Listed entries:
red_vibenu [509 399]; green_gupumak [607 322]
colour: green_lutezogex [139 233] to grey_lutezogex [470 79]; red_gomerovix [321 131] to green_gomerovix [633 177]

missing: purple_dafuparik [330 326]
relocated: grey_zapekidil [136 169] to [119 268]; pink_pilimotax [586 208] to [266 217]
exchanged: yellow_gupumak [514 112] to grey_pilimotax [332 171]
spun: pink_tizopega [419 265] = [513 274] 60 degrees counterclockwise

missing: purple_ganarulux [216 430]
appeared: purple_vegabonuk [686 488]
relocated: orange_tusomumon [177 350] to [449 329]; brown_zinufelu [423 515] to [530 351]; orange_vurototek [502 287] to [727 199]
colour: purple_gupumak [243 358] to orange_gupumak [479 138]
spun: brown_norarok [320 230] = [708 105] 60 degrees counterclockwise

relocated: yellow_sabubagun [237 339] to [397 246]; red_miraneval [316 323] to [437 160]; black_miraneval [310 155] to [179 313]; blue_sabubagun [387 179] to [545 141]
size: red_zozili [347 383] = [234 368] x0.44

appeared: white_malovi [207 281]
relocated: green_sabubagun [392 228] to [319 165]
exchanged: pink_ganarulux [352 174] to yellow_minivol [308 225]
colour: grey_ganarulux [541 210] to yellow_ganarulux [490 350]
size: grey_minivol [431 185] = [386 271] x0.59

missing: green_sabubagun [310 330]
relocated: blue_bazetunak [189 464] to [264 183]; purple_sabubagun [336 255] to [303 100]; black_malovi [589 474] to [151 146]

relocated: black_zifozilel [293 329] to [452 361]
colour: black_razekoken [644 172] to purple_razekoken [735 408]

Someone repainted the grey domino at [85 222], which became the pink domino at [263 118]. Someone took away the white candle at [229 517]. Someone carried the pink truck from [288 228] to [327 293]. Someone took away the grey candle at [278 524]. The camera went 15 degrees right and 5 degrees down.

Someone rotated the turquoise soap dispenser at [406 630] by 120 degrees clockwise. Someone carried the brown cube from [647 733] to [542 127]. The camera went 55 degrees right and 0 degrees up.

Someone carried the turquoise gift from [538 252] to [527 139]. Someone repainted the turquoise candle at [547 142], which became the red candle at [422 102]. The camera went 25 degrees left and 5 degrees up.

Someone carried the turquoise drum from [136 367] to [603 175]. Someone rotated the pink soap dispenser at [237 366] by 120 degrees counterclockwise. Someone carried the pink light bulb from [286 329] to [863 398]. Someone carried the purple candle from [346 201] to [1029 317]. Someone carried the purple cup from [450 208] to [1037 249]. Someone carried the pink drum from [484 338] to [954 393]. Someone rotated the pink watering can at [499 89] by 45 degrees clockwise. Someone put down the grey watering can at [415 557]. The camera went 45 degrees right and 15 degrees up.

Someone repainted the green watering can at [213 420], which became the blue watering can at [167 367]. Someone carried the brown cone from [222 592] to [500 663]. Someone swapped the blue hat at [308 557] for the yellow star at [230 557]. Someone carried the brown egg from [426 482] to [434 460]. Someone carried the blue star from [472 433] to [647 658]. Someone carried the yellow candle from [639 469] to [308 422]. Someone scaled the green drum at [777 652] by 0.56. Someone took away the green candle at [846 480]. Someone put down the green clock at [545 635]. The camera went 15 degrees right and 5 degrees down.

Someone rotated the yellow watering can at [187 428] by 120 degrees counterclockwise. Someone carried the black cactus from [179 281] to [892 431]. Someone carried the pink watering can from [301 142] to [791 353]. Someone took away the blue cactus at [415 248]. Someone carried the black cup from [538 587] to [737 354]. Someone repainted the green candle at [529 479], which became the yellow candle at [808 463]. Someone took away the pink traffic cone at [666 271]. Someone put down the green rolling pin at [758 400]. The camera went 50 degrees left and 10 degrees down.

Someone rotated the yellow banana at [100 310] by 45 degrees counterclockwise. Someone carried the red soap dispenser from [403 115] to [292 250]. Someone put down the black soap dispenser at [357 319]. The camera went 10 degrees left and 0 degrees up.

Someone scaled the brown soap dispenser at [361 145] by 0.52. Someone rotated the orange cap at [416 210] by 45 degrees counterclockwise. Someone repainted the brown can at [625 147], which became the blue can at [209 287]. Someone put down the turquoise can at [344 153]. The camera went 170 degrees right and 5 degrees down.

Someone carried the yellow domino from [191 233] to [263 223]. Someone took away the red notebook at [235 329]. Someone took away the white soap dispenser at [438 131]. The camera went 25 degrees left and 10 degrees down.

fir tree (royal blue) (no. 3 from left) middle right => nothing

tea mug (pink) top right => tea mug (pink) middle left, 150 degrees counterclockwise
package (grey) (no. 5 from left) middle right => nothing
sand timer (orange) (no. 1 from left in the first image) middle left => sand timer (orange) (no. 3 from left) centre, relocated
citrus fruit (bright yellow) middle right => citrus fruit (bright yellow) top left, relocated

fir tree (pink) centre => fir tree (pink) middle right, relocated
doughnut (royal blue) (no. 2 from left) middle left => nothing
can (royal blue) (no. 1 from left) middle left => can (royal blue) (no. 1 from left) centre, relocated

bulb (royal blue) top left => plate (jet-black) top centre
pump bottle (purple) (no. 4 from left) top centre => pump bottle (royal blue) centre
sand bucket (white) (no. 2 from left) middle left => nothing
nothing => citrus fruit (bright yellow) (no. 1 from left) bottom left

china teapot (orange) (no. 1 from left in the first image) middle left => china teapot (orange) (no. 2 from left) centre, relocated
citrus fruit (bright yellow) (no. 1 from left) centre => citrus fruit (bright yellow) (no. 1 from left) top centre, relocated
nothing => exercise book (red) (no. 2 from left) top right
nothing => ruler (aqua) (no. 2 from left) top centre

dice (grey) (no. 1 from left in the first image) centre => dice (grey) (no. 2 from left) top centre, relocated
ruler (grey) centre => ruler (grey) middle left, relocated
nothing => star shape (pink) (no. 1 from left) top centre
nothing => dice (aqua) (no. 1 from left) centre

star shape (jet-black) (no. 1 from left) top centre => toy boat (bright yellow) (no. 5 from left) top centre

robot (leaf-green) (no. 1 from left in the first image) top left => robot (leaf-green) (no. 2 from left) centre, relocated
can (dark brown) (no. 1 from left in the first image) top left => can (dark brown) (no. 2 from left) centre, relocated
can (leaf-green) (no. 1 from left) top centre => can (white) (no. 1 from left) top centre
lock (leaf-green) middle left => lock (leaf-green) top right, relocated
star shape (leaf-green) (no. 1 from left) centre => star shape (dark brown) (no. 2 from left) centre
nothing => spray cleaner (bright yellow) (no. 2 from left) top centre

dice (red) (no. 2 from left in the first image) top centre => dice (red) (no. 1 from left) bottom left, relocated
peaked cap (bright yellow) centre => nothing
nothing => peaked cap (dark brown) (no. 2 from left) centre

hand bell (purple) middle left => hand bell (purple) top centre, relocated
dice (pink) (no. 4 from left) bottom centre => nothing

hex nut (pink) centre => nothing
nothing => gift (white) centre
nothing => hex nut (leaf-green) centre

Exercise aim: Begin at the top of the listing above and set down each line exactly. Stop after the line that contains "colour: black_razekoken [644".

Solution:
red_vibenu [509 399]; green_gupumak [607 322]
colour: green_lutezogex [139 233] to grey_lutezogex [470 79]; red_gomerovix [321 131] to green_gomerovix [633 177]

missing: purple_dafuparik [330 326]
relocated: grey_zapekidil [136 169] to [119 268]; pink_pilimotax [586 208] to [266 217]
exchanged: yellow_gupumak [514 112] to grey_pilimotax [332 171]
spun: pink_tizopega [419 265] = [513 274] 60 degrees counterclockwise

missing: purple_ganarulux [216 430]
appeared: purple_vegabonuk [686 488]
relocated: orange_tusomumon [177 350] to [449 329]; brown_zinufelu [423 515] to [530 351]; orange_vurototek [502 287] to [727 199]
colour: purple_gupumak [243 358] to orange_gupumak [479 138]
spun: brown_norarok [320 230] = [708 105] 60 degrees counterclockwise

relocated: yellow_sabubagun [237 339] to [397 246]; red_miraneval [316 323] to [437 160]; black_miraneval [310 155] to [179 313]; blue_sabubagun [387 179] to [545 141]
size: red_zozili [347 383] = [234 368] x0.44

appeared: white_malovi [207 281]
relocated: green_sabubagun [392 228] to [319 165]
exchanged: pink_ganarulux [352 174] to yellow_minivol [308 225]
colour: grey_ganarulux [541 210] to yellow_ganarulux [490 350]
size: grey_minivol [431 185] = [386 271] x0.59

missing: green_sabubagun [310 330]
relocated: blue_bazetunak [189 464] to [264 183]; purple_sabubagun [336 255] to [303 100]; black_malovi [589 474] to [151 146]

relocated: black_zifozilel [293 329] to [452 361]
colour: black_razekoken [644 172] to purple_razekoken [735 408]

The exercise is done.